Work to be completed. Give the number of lines in this listing that hold "triangle". No other words belong in the reply.

Segment Start: Provided data

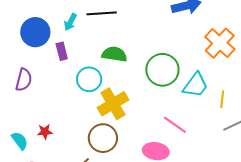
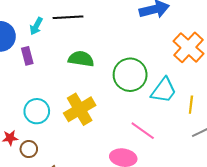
cyan circle: (89, 79) -> (37, 111), moved
brown circle: (103, 138) -> (29, 149), moved, size x0.6

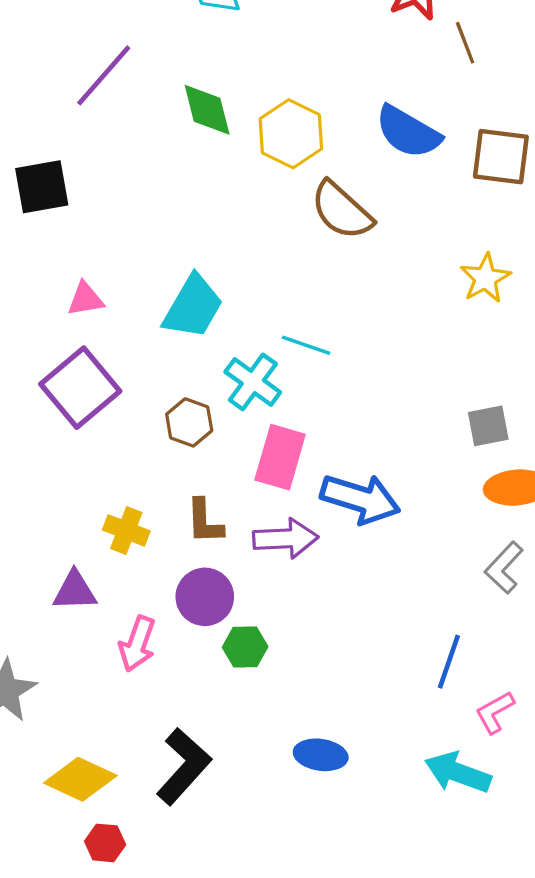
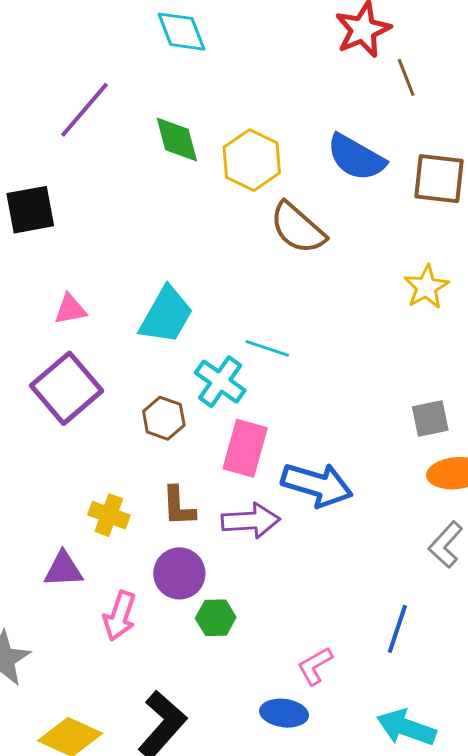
pink L-shape: (495, 712) -> (315, 666), moved

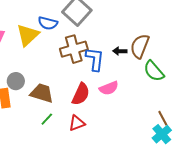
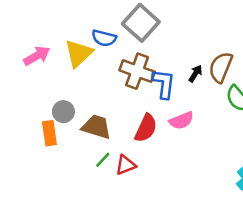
brown cross: (74, 49) -> (137, 71), turned 36
black arrow: (120, 51) -> (195, 74), turned 120
red triangle: (77, 123) -> (126, 165), moved

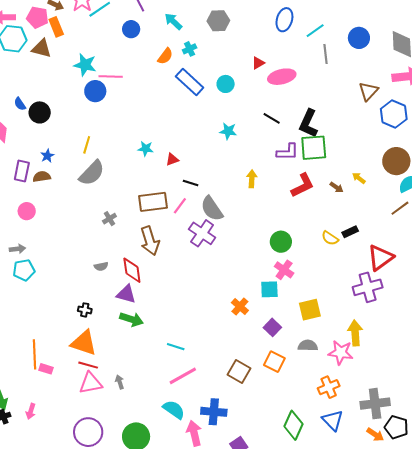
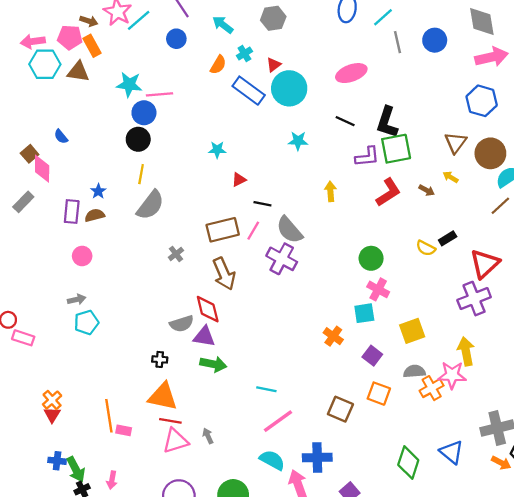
blue circle: (359, 38) -> (435, 40), moved
red triangle: (258, 63) -> (274, 65), moved
cyan circle: (226, 84) -> (289, 88), size x1.8
brown triangle: (368, 91) -> (456, 143), moved
black circle: (40, 112) -> (138, 139), moved
cyan star: (146, 149) -> (217, 150), moved
gray semicircle: (101, 266) -> (182, 324), moved, size x1.5
orange cross: (329, 387) -> (432, 388), moved

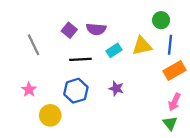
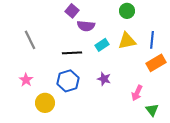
green circle: (161, 20) -> (127, 11), moved
purple square: (69, 30) -> (72, 11), moved
pink arrow: (174, 102) -> (137, 93), moved

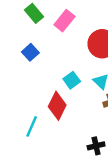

Segment End: Provided data

Solution to this exercise. 3